**DIRECTIONS:**
Copy everything from the line containing "You are a fashion" down to the line containing "The maroon sweater at center would", swapping "piece of fabric" for "length of cloth" and leaving all else unchanged.

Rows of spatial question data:

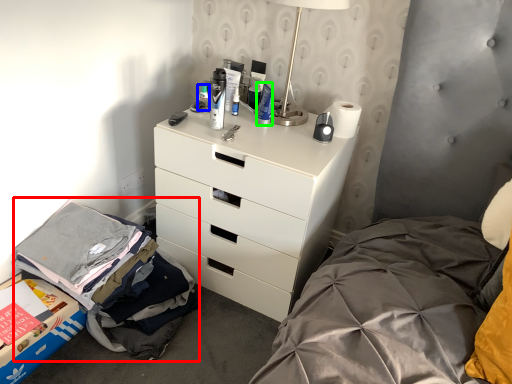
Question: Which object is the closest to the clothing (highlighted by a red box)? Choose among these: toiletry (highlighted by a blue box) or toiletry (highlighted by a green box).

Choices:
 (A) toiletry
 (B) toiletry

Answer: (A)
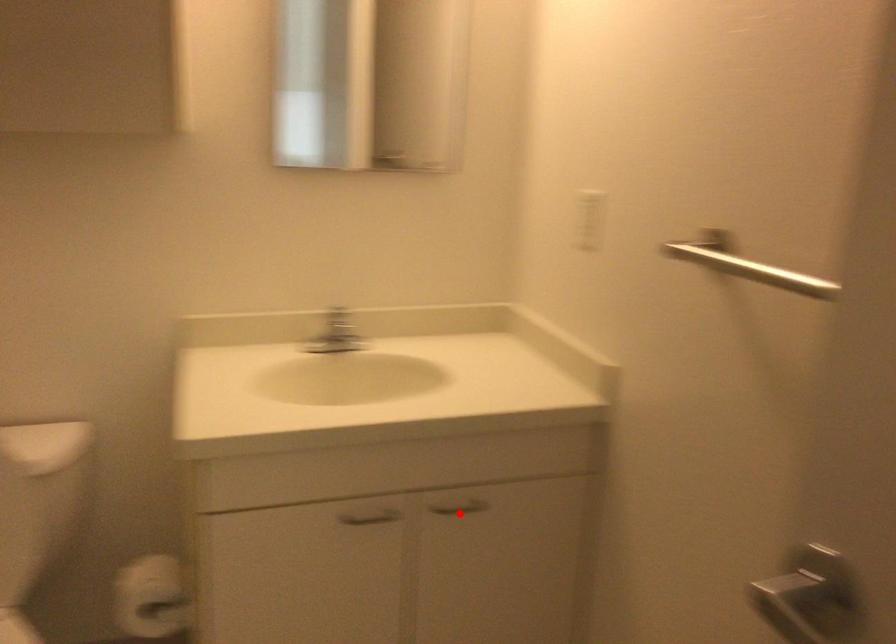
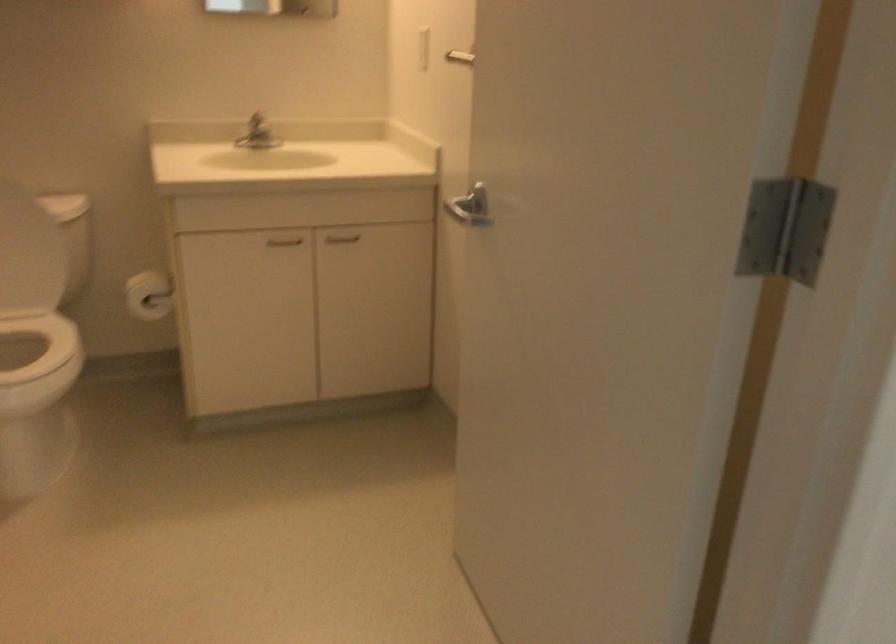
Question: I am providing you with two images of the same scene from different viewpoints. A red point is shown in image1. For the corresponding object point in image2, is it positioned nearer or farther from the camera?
--
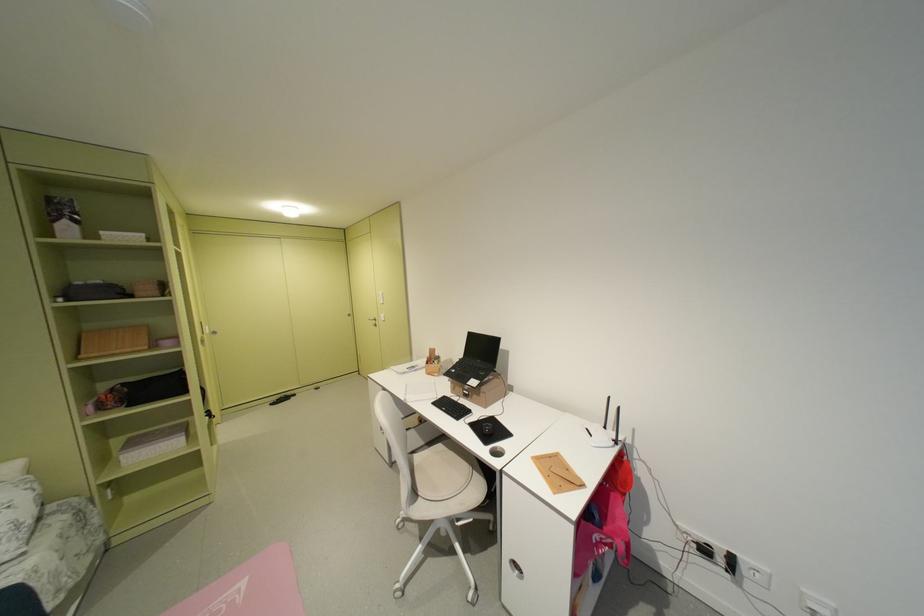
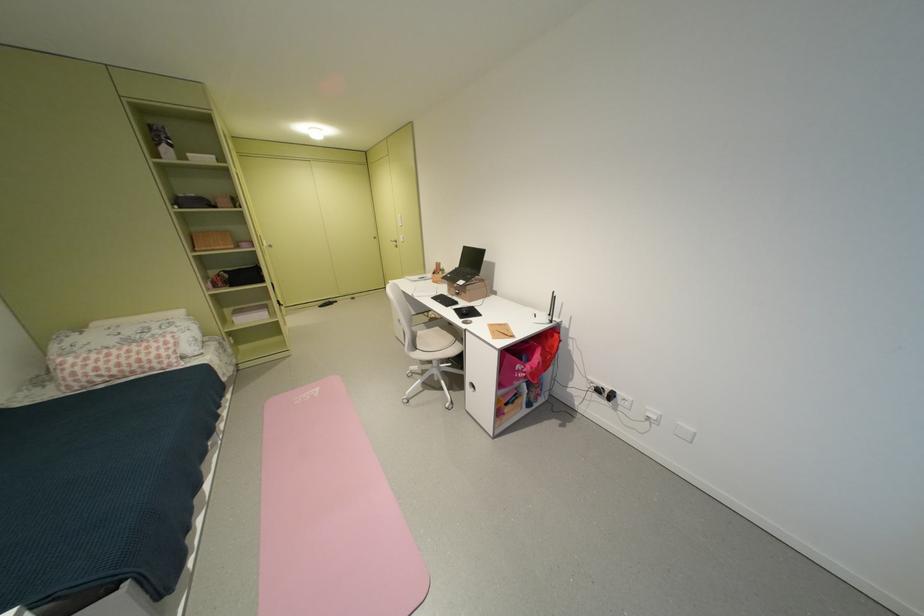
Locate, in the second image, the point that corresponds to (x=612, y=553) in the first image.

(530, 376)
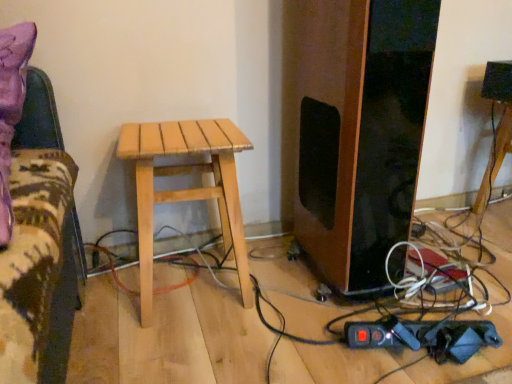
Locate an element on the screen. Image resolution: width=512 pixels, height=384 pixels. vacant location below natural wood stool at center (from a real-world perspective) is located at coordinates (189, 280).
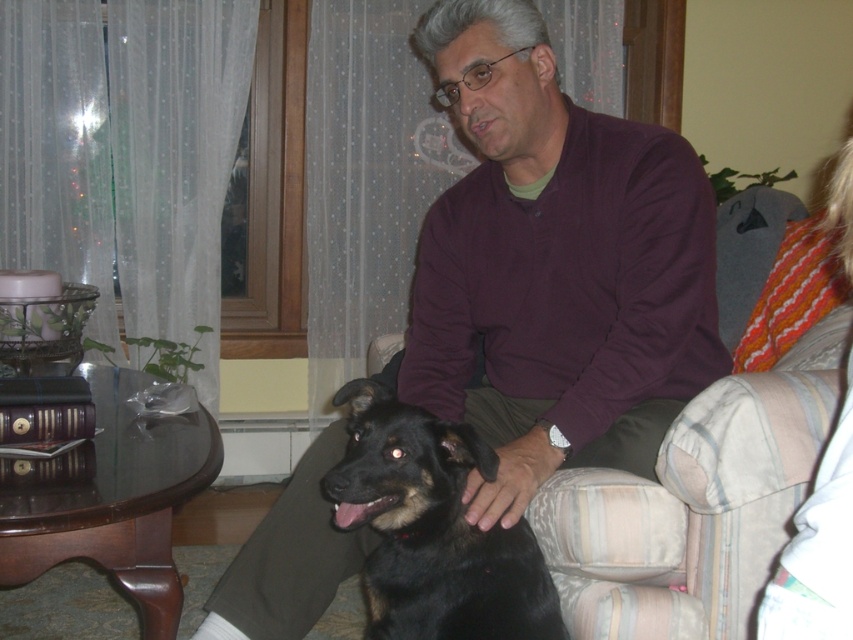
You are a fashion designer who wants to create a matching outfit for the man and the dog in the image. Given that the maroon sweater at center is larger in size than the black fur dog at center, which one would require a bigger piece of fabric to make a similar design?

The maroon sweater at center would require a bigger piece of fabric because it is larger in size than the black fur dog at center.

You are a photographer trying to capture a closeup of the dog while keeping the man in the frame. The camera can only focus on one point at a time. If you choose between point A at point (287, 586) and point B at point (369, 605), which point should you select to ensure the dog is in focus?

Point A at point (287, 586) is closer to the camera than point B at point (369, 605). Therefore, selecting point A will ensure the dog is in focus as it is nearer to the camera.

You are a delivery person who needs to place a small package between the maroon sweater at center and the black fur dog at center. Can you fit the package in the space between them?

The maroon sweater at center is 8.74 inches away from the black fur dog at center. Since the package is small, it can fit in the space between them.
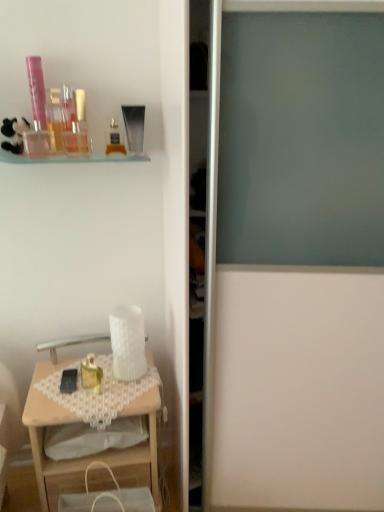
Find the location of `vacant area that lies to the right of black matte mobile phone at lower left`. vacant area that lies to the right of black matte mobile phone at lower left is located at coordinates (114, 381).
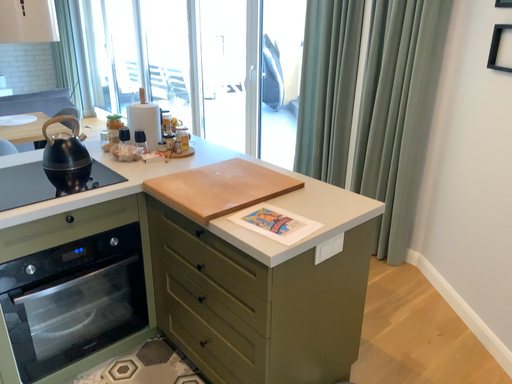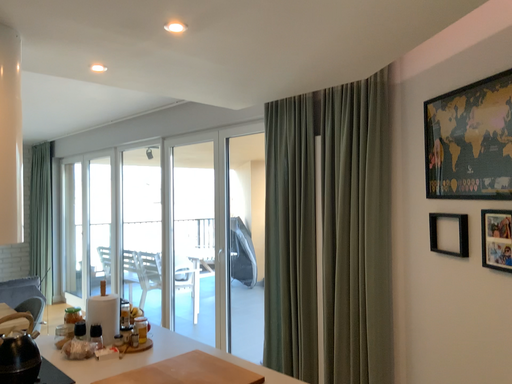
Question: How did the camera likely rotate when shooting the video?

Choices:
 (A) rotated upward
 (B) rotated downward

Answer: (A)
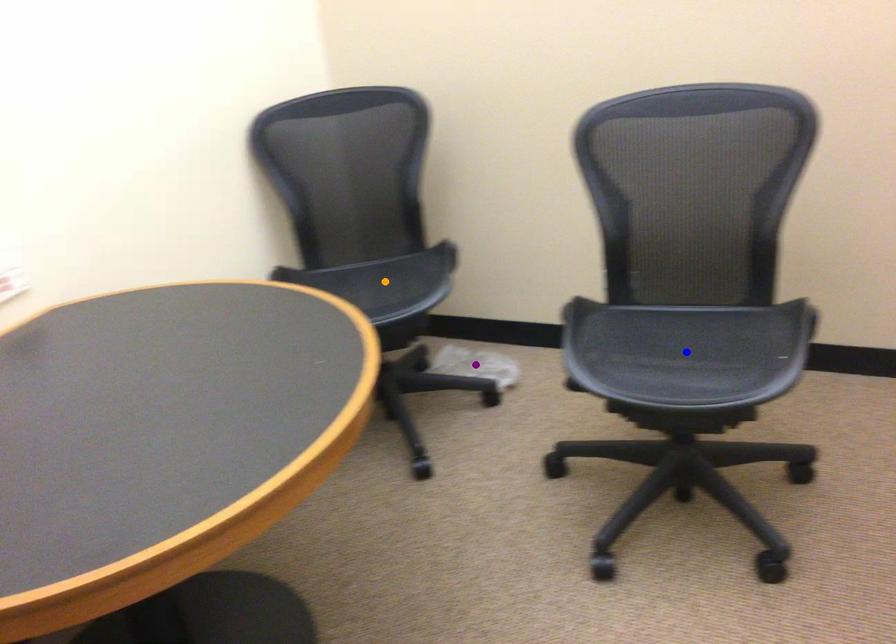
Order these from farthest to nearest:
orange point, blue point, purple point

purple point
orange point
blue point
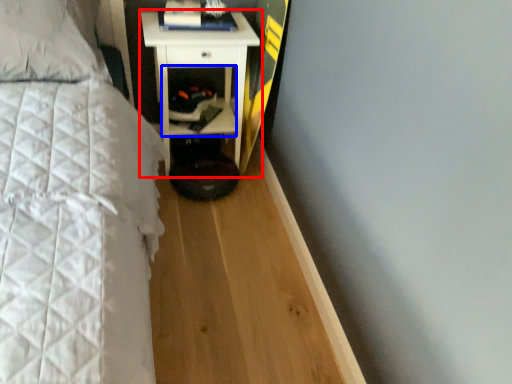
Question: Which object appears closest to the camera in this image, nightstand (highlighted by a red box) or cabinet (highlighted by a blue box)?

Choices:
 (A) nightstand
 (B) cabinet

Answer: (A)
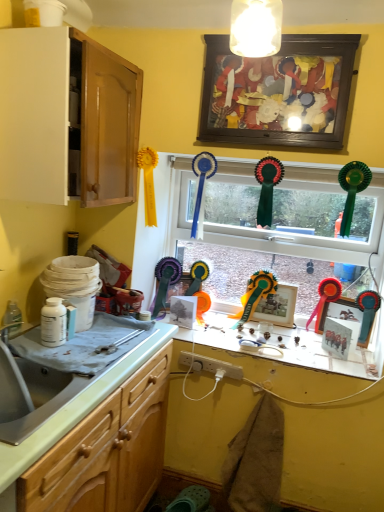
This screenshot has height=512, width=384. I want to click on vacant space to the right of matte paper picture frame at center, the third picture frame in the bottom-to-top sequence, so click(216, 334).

**COMPLETE ANSWER:**
You are a fashion designer who wants to create a matching outfit for the man and the dog in the image. Given that the maroon sweater at center is larger in size than the black fur dog at center, which one would require a bigger length of cloth to make a similar design?

The maroon sweater at center would require a bigger length of cloth because it is larger in size than the black fur dog at center.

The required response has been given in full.